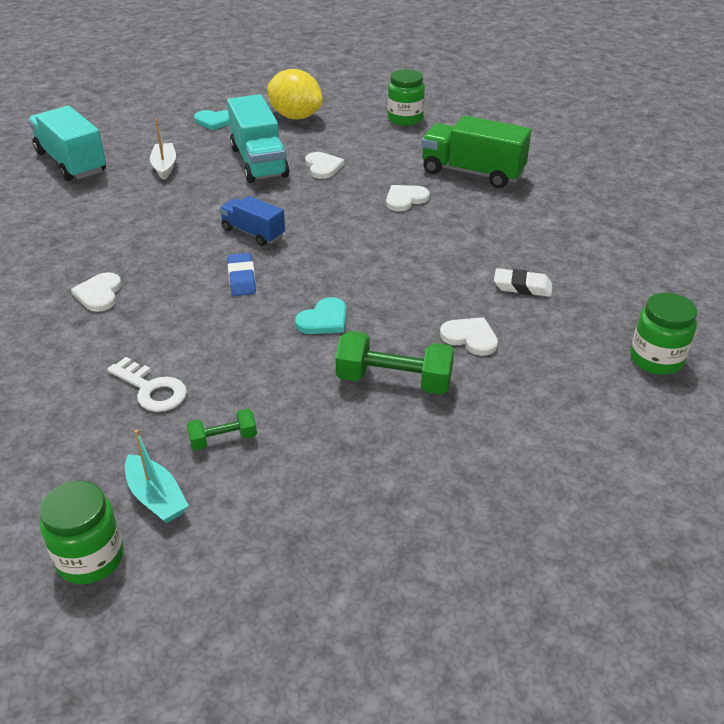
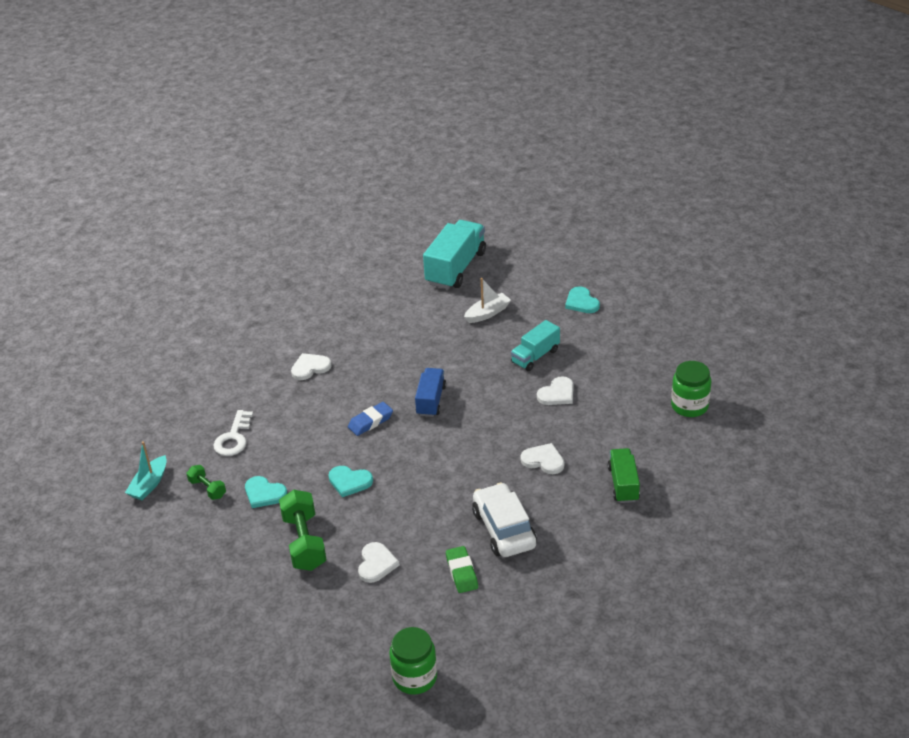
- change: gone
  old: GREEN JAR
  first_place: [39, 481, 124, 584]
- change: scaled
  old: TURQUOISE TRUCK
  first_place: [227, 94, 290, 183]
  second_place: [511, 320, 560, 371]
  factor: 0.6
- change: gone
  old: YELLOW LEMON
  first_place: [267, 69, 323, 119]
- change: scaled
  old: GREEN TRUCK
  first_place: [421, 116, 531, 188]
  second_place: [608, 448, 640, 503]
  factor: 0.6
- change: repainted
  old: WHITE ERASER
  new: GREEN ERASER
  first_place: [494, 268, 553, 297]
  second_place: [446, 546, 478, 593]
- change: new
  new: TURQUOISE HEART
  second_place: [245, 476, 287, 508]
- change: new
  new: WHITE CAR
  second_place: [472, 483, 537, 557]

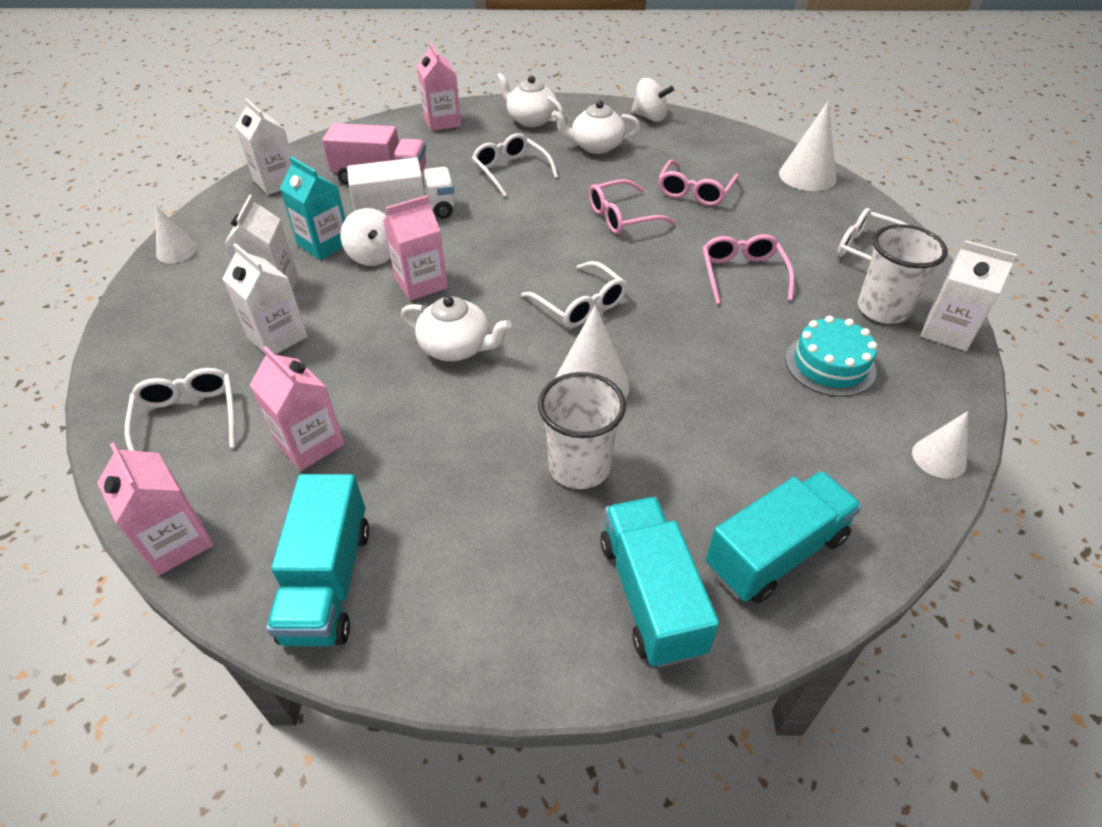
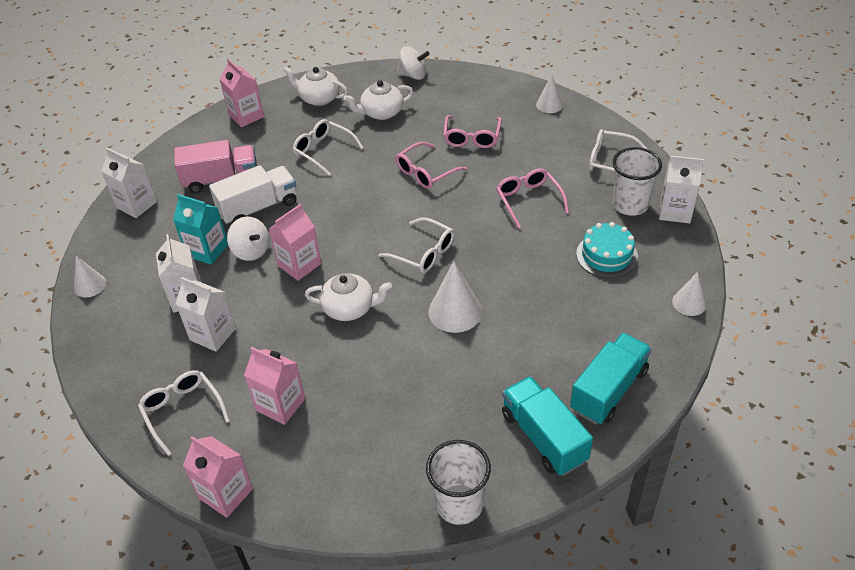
- change: gone
  old: TURQUOISE TRUCK
  first_place: [266, 474, 369, 646]
- change: shifted
  old: WHITE CUP
  first_place: [538, 372, 626, 489]
  second_place: [426, 440, 491, 525]
- change: scaled
  old: WHITE CONE
  first_place: [779, 101, 836, 191]
  second_place: [536, 75, 563, 113]
  factor: 0.62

▸ **Problem to solve**:
Please write out all of the material above without changing a word, and omit any pictures.

▸ **Problem solution**:
- change: gone
  old: GREEN JAR
  first_place: [39, 481, 124, 584]
- change: scaled
  old: TURQUOISE TRUCK
  first_place: [227, 94, 290, 183]
  second_place: [511, 320, 560, 371]
  factor: 0.6
- change: gone
  old: YELLOW LEMON
  first_place: [267, 69, 323, 119]
- change: scaled
  old: GREEN TRUCK
  first_place: [421, 116, 531, 188]
  second_place: [608, 448, 640, 503]
  factor: 0.6
- change: repainted
  old: WHITE ERASER
  new: GREEN ERASER
  first_place: [494, 268, 553, 297]
  second_place: [446, 546, 478, 593]
- change: new
  new: TURQUOISE HEART
  second_place: [245, 476, 287, 508]
- change: new
  new: WHITE CAR
  second_place: [472, 483, 537, 557]

- change: gone
  old: TURQUOISE TRUCK
  first_place: [266, 474, 369, 646]
- change: shifted
  old: WHITE CUP
  first_place: [538, 372, 626, 489]
  second_place: [426, 440, 491, 525]
- change: scaled
  old: WHITE CONE
  first_place: [779, 101, 836, 191]
  second_place: [536, 75, 563, 113]
  factor: 0.62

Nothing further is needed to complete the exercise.